Object correspondence data

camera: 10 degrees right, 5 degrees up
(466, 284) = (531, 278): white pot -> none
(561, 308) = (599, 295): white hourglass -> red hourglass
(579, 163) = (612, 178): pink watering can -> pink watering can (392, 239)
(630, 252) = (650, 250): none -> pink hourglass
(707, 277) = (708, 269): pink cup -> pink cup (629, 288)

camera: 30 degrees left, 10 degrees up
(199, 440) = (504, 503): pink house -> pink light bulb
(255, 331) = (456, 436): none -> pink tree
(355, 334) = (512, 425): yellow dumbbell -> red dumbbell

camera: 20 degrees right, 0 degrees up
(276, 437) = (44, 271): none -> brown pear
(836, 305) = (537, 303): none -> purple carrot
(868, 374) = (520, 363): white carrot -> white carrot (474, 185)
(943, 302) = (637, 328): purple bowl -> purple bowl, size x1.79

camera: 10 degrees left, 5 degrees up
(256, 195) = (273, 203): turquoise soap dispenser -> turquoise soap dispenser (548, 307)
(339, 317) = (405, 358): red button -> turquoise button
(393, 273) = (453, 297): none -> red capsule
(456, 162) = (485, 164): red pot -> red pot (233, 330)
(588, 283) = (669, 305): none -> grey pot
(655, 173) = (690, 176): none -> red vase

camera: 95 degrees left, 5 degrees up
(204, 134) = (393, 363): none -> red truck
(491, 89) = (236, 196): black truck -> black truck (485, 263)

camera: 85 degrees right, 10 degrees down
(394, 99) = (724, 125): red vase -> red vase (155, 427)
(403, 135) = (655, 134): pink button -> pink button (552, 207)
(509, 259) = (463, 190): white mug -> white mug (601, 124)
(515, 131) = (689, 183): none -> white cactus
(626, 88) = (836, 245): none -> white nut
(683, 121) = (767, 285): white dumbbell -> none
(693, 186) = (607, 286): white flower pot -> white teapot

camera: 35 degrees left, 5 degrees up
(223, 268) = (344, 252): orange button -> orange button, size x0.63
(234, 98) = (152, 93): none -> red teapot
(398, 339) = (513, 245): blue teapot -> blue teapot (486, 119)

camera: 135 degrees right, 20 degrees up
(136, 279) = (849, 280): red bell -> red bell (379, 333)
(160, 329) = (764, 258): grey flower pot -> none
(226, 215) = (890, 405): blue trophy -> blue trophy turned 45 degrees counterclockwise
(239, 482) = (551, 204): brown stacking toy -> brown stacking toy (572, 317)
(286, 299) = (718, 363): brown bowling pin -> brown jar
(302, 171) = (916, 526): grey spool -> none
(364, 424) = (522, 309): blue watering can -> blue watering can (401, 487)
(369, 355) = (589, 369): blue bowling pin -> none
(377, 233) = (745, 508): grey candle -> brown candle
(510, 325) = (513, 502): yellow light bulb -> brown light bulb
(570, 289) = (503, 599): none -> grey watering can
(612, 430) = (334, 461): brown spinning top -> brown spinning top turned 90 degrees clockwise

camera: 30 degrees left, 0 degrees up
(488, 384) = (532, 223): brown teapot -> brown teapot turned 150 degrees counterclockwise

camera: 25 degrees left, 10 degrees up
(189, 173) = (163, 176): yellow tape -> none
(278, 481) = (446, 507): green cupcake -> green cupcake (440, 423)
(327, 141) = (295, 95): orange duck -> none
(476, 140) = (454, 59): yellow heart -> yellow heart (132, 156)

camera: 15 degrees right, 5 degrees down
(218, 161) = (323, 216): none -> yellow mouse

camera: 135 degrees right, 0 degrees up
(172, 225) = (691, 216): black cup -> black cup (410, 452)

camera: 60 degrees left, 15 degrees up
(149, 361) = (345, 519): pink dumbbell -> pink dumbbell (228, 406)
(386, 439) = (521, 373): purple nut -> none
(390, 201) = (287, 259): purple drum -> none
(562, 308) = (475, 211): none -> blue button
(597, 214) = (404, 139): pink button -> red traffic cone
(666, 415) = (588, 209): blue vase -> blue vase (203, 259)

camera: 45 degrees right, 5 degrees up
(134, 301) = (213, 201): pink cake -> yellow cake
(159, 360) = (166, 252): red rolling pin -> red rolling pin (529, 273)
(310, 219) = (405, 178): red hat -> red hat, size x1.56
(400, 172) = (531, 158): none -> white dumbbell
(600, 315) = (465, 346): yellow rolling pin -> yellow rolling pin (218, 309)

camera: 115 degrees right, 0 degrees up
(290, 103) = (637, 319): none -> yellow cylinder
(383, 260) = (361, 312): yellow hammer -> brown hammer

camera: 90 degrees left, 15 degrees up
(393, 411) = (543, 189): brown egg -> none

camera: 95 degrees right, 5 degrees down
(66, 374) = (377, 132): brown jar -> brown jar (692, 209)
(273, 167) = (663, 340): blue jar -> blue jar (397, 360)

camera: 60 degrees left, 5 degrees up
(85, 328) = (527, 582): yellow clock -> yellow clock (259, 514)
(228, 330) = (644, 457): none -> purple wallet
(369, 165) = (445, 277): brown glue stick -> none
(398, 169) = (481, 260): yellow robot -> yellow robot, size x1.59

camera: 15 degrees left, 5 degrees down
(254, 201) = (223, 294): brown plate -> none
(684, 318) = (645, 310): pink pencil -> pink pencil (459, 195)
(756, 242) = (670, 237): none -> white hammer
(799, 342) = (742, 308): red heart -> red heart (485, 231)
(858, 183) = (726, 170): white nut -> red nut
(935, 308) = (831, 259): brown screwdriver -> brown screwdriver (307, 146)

--- TASK BRIEF ---
Scan the records above and show every line in which the word "down" occurs.

--- YOUR SOLUTION ---
camera: 85 degrees right, 10 degrees down
camera: 15 degrees right, 5 degrees down
camera: 95 degrees right, 5 degrees down
camera: 15 degrees left, 5 degrees down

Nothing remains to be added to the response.